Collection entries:
• • •
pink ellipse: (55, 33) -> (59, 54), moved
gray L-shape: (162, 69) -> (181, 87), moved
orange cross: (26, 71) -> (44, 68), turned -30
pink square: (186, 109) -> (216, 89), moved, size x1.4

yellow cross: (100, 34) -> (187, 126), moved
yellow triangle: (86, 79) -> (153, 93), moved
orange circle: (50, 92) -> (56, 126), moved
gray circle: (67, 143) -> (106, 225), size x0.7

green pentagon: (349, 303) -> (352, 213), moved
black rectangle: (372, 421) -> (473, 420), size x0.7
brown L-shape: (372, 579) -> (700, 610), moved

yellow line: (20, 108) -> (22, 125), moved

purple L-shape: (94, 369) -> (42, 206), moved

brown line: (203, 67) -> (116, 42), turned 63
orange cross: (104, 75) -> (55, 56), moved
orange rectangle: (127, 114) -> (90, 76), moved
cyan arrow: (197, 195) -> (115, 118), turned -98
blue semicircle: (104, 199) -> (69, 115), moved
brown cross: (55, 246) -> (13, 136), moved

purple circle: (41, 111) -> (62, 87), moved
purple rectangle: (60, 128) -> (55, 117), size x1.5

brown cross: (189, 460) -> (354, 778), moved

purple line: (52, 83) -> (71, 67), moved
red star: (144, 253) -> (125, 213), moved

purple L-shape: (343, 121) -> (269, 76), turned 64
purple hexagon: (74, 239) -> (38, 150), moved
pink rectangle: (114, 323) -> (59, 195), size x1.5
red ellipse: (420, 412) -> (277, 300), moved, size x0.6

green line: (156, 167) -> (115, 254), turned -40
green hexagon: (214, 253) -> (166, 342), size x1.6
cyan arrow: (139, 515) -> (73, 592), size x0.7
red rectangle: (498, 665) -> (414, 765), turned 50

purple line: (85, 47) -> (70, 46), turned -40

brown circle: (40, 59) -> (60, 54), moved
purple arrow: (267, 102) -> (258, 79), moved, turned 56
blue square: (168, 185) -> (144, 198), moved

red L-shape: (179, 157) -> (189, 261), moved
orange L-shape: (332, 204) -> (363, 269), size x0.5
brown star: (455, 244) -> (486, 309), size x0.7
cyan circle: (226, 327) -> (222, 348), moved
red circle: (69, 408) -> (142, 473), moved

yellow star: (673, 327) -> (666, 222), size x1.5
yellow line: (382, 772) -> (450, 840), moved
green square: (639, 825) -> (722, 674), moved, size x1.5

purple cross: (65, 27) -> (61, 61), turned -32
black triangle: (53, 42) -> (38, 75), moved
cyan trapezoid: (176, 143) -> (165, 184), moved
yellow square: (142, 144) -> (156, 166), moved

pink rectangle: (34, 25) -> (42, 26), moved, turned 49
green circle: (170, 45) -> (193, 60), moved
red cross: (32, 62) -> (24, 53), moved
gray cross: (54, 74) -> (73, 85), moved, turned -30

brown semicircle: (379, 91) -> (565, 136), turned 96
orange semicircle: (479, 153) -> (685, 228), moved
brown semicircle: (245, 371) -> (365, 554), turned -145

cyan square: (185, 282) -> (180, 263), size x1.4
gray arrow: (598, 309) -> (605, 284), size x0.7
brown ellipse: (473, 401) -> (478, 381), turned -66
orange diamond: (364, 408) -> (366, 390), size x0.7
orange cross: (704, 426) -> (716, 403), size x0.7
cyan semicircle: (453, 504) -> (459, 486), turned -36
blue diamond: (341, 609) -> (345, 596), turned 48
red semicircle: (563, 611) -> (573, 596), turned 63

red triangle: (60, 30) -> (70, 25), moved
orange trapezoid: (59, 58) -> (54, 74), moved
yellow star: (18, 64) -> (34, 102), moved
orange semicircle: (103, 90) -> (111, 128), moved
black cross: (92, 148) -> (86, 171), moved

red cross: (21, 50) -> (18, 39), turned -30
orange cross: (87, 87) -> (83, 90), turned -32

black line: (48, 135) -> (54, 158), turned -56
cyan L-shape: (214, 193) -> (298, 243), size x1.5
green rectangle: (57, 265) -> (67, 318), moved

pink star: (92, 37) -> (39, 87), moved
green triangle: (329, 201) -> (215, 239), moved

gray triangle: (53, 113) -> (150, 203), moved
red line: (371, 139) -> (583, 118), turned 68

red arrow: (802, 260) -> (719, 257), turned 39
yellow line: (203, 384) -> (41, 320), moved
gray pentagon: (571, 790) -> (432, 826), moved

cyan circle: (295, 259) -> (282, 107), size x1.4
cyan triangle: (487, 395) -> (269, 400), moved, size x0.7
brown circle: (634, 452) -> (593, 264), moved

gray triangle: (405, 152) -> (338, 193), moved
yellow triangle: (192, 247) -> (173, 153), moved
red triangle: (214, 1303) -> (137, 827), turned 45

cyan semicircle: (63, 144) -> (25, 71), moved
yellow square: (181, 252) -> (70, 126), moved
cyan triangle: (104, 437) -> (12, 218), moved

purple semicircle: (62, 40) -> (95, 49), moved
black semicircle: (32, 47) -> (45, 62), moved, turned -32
• • •
= EXERCISE PROMPT =
Write out a verbatim copy of the data, beginning with its first line and ending with the line that contains "black triangle: (53, 42) -> (38, 75), moved".

= RESULT FOR THIS EXERCISE =
pink ellipse: (55, 33) -> (59, 54), moved
gray L-shape: (162, 69) -> (181, 87), moved
orange cross: (26, 71) -> (44, 68), turned -30
pink square: (186, 109) -> (216, 89), moved, size x1.4

yellow cross: (100, 34) -> (187, 126), moved
yellow triangle: (86, 79) -> (153, 93), moved
orange circle: (50, 92) -> (56, 126), moved
gray circle: (67, 143) -> (106, 225), size x0.7

green pentagon: (349, 303) -> (352, 213), moved
black rectangle: (372, 421) -> (473, 420), size x0.7
brown L-shape: (372, 579) -> (700, 610), moved

yellow line: (20, 108) -> (22, 125), moved

purple L-shape: (94, 369) -> (42, 206), moved

brown line: (203, 67) -> (116, 42), turned 63
orange cross: (104, 75) -> (55, 56), moved
orange rectangle: (127, 114) -> (90, 76), moved
cyan arrow: (197, 195) -> (115, 118), turned -98
blue semicircle: (104, 199) -> (69, 115), moved
brown cross: (55, 246) -> (13, 136), moved

purple circle: (41, 111) -> (62, 87), moved
purple rectangle: (60, 128) -> (55, 117), size x1.5

brown cross: (189, 460) -> (354, 778), moved

purple line: (52, 83) -> (71, 67), moved
red star: (144, 253) -> (125, 213), moved

purple L-shape: (343, 121) -> (269, 76), turned 64
purple hexagon: (74, 239) -> (38, 150), moved
pink rectangle: (114, 323) -> (59, 195), size x1.5
red ellipse: (420, 412) -> (277, 300), moved, size x0.6

green line: (156, 167) -> (115, 254), turned -40
green hexagon: (214, 253) -> (166, 342), size x1.6
cyan arrow: (139, 515) -> (73, 592), size x0.7
red rectangle: (498, 665) -> (414, 765), turned 50

purple line: (85, 47) -> (70, 46), turned -40

brown circle: (40, 59) -> (60, 54), moved
purple arrow: (267, 102) -> (258, 79), moved, turned 56
blue square: (168, 185) -> (144, 198), moved

red L-shape: (179, 157) -> (189, 261), moved
orange L-shape: (332, 204) -> (363, 269), size x0.5
brown star: (455, 244) -> (486, 309), size x0.7
cyan circle: (226, 327) -> (222, 348), moved
red circle: (69, 408) -> (142, 473), moved

yellow star: (673, 327) -> (666, 222), size x1.5
yellow line: (382, 772) -> (450, 840), moved
green square: (639, 825) -> (722, 674), moved, size x1.5

purple cross: (65, 27) -> (61, 61), turned -32
black triangle: (53, 42) -> (38, 75), moved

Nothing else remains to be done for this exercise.